Exercise directions - Quote all of the data below exactly, please.

Satellite object listings:
-- Opening Marker --

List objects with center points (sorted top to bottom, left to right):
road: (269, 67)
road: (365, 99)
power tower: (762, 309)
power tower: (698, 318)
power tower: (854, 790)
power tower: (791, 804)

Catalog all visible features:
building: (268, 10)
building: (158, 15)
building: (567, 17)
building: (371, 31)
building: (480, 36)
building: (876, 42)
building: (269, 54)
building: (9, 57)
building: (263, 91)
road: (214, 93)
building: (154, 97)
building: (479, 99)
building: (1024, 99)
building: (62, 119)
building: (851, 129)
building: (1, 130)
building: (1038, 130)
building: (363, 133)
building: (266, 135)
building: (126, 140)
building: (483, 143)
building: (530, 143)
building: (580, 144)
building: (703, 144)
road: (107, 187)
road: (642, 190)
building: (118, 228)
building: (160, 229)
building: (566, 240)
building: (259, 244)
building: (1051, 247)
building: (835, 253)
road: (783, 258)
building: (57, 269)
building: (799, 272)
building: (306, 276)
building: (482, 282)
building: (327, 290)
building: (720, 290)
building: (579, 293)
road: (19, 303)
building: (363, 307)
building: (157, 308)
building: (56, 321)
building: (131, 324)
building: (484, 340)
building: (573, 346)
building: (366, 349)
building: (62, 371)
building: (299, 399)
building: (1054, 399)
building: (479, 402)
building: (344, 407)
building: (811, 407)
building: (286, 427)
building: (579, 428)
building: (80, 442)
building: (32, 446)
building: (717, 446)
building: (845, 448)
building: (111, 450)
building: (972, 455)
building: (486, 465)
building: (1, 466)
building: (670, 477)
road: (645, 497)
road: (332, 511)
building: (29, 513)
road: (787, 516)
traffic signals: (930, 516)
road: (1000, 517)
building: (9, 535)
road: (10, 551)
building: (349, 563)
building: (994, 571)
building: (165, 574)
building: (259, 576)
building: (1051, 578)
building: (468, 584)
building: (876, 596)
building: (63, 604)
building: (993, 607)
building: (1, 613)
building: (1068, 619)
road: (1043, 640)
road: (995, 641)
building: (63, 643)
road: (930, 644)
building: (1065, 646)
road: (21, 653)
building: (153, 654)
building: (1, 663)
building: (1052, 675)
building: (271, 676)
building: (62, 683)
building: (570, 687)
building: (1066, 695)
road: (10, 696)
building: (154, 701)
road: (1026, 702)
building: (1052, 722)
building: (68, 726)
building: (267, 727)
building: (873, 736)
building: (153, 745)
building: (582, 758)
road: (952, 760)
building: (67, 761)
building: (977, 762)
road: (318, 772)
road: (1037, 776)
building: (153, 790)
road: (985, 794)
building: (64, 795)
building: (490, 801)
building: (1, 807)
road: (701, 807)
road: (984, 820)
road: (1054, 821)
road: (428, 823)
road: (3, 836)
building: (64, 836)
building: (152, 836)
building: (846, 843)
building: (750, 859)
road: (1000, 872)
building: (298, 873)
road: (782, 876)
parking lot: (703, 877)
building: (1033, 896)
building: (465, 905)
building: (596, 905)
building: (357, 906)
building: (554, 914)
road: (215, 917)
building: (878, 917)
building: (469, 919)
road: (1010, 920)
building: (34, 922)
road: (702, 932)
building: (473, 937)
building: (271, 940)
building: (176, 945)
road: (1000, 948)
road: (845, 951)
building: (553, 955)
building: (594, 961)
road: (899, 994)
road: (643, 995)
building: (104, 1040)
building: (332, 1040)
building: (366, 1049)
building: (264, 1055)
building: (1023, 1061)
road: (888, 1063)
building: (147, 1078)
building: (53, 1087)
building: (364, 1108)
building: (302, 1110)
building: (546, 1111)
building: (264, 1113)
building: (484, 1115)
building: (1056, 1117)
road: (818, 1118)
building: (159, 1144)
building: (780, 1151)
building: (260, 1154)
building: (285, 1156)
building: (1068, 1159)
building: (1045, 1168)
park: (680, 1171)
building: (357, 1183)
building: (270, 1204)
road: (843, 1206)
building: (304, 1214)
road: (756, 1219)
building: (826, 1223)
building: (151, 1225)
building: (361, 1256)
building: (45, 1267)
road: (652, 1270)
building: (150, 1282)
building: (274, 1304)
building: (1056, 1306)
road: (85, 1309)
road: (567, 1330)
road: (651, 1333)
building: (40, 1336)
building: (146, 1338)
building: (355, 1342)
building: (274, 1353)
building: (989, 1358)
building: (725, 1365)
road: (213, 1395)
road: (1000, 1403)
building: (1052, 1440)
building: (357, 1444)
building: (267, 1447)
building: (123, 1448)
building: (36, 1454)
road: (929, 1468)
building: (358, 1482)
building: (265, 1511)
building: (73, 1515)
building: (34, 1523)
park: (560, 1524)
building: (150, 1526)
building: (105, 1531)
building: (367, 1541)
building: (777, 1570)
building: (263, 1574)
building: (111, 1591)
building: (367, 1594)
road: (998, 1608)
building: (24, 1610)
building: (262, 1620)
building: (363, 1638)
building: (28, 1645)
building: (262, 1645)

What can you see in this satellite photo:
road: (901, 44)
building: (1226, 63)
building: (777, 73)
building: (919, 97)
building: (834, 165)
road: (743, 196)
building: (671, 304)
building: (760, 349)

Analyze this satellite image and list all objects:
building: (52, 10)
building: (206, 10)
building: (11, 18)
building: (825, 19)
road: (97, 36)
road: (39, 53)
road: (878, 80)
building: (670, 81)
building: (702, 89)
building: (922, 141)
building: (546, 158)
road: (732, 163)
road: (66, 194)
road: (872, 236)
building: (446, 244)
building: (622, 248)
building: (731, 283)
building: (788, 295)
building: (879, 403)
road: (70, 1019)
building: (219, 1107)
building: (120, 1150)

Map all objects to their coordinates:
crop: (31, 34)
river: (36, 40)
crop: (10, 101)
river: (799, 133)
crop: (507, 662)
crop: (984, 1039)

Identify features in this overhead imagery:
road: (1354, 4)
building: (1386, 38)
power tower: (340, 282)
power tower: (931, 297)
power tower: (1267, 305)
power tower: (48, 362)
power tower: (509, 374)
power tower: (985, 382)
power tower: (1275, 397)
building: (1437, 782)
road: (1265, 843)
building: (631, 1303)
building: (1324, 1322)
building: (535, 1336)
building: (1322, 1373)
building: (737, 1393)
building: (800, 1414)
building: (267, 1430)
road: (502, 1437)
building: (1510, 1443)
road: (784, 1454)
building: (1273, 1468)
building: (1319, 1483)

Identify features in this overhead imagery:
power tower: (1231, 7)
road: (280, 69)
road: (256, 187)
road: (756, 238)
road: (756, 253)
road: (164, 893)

-- Closing Marker --

Solution to this exercise -
List objects with center points (sorted top to bottom, left to right):
road: (269, 67)
road: (365, 99)
power tower: (762, 309)
power tower: (698, 318)
power tower: (854, 790)
power tower: (791, 804)

Catalog all visible features:
building: (268, 10)
building: (158, 15)
building: (567, 17)
building: (371, 31)
building: (480, 36)
building: (876, 42)
building: (269, 54)
building: (9, 57)
building: (263, 91)
road: (214, 93)
building: (154, 97)
building: (479, 99)
building: (1024, 99)
building: (62, 119)
building: (851, 129)
building: (1, 130)
building: (1038, 130)
building: (363, 133)
building: (266, 135)
building: (126, 140)
building: (483, 143)
building: (530, 143)
building: (580, 144)
building: (703, 144)
road: (107, 187)
road: (642, 190)
building: (118, 228)
building: (160, 229)
building: (566, 240)
building: (259, 244)
building: (1051, 247)
building: (835, 253)
road: (783, 258)
building: (57, 269)
building: (799, 272)
building: (306, 276)
building: (482, 282)
building: (327, 290)
building: (720, 290)
building: (579, 293)
road: (19, 303)
building: (363, 307)
building: (157, 308)
building: (56, 321)
building: (131, 324)
building: (484, 340)
building: (573, 346)
building: (366, 349)
building: (62, 371)
building: (299, 399)
building: (1054, 399)
building: (479, 402)
building: (344, 407)
building: (811, 407)
building: (286, 427)
building: (579, 428)
building: (80, 442)
building: (32, 446)
building: (717, 446)
building: (845, 448)
building: (111, 450)
building: (972, 455)
building: (486, 465)
building: (1, 466)
building: (670, 477)
road: (645, 497)
road: (332, 511)
building: (29, 513)
road: (787, 516)
traffic signals: (930, 516)
road: (1000, 517)
building: (9, 535)
road: (10, 551)
building: (349, 563)
building: (994, 571)
building: (165, 574)
building: (259, 576)
building: (1051, 578)
building: (468, 584)
building: (876, 596)
building: (63, 604)
building: (993, 607)
building: (1, 613)
building: (1068, 619)
road: (1043, 640)
road: (995, 641)
building: (63, 643)
road: (930, 644)
building: (1065, 646)
road: (21, 653)
building: (153, 654)
building: (1, 663)
building: (1052, 675)
building: (271, 676)
building: (62, 683)
building: (570, 687)
building: (1066, 695)
road: (10, 696)
building: (154, 701)
road: (1026, 702)
building: (1052, 722)
building: (68, 726)
building: (267, 727)
building: (873, 736)
building: (153, 745)
building: (582, 758)
road: (952, 760)
building: (67, 761)
building: (977, 762)
road: (318, 772)
road: (1037, 776)
building: (153, 790)
road: (985, 794)
building: (64, 795)
building: (490, 801)
building: (1, 807)
road: (701, 807)
road: (984, 820)
road: (1054, 821)
road: (428, 823)
road: (3, 836)
building: (64, 836)
building: (152, 836)
building: (846, 843)
building: (750, 859)
road: (1000, 872)
building: (298, 873)
road: (782, 876)
parking lot: (703, 877)
building: (1033, 896)
building: (465, 905)
building: (596, 905)
building: (357, 906)
building: (554, 914)
road: (215, 917)
building: (878, 917)
building: (469, 919)
road: (1010, 920)
building: (34, 922)
road: (702, 932)
building: (473, 937)
building: (271, 940)
building: (176, 945)
road: (1000, 948)
road: (845, 951)
building: (553, 955)
building: (594, 961)
road: (899, 994)
road: (643, 995)
building: (104, 1040)
building: (332, 1040)
building: (366, 1049)
building: (264, 1055)
building: (1023, 1061)
road: (888, 1063)
building: (147, 1078)
building: (53, 1087)
building: (364, 1108)
building: (302, 1110)
building: (546, 1111)
building: (264, 1113)
building: (484, 1115)
building: (1056, 1117)
road: (818, 1118)
building: (159, 1144)
building: (780, 1151)
building: (260, 1154)
building: (285, 1156)
building: (1068, 1159)
building: (1045, 1168)
park: (680, 1171)
building: (357, 1183)
building: (270, 1204)
road: (843, 1206)
building: (304, 1214)
road: (756, 1219)
building: (826, 1223)
building: (151, 1225)
building: (361, 1256)
building: (45, 1267)
road: (652, 1270)
building: (150, 1282)
building: (274, 1304)
building: (1056, 1306)
road: (85, 1309)
road: (567, 1330)
road: (651, 1333)
building: (40, 1336)
building: (146, 1338)
building: (355, 1342)
building: (274, 1353)
building: (989, 1358)
building: (725, 1365)
road: (213, 1395)
road: (1000, 1403)
building: (1052, 1440)
building: (357, 1444)
building: (267, 1447)
building: (123, 1448)
building: (36, 1454)
road: (929, 1468)
building: (358, 1482)
building: (265, 1511)
building: (73, 1515)
building: (34, 1523)
park: (560, 1524)
building: (150, 1526)
building: (105, 1531)
building: (367, 1541)
building: (777, 1570)
building: (263, 1574)
building: (111, 1591)
building: (367, 1594)
road: (998, 1608)
building: (24, 1610)
building: (262, 1620)
building: (363, 1638)
building: (28, 1645)
building: (262, 1645)

What can you see in this satellite photo:
road: (901, 44)
building: (1226, 63)
building: (777, 73)
building: (919, 97)
building: (834, 165)
road: (743, 196)
building: (671, 304)
building: (760, 349)

Analyze this satellite image and list all objects:
building: (52, 10)
building: (206, 10)
building: (11, 18)
building: (825, 19)
road: (97, 36)
road: (39, 53)
road: (878, 80)
building: (670, 81)
building: (702, 89)
building: (922, 141)
building: (546, 158)
road: (732, 163)
road: (66, 194)
road: (872, 236)
building: (446, 244)
building: (622, 248)
building: (731, 283)
building: (788, 295)
building: (879, 403)
road: (70, 1019)
building: (219, 1107)
building: (120, 1150)

Map all objects to their coordinates:
crop: (31, 34)
river: (36, 40)
crop: (10, 101)
river: (799, 133)
crop: (507, 662)
crop: (984, 1039)

Identify features in this overhead imagery:
road: (1354, 4)
building: (1386, 38)
power tower: (340, 282)
power tower: (931, 297)
power tower: (1267, 305)
power tower: (48, 362)
power tower: (509, 374)
power tower: (985, 382)
power tower: (1275, 397)
building: (1437, 782)
road: (1265, 843)
building: (631, 1303)
building: (1324, 1322)
building: (535, 1336)
building: (1322, 1373)
building: (737, 1393)
building: (800, 1414)
building: (267, 1430)
road: (502, 1437)
building: (1510, 1443)
road: (784, 1454)
building: (1273, 1468)
building: (1319, 1483)

Identify features in this overhead imagery:
power tower: (1231, 7)
road: (280, 69)
road: (256, 187)
road: (756, 238)
road: (756, 253)
road: (164, 893)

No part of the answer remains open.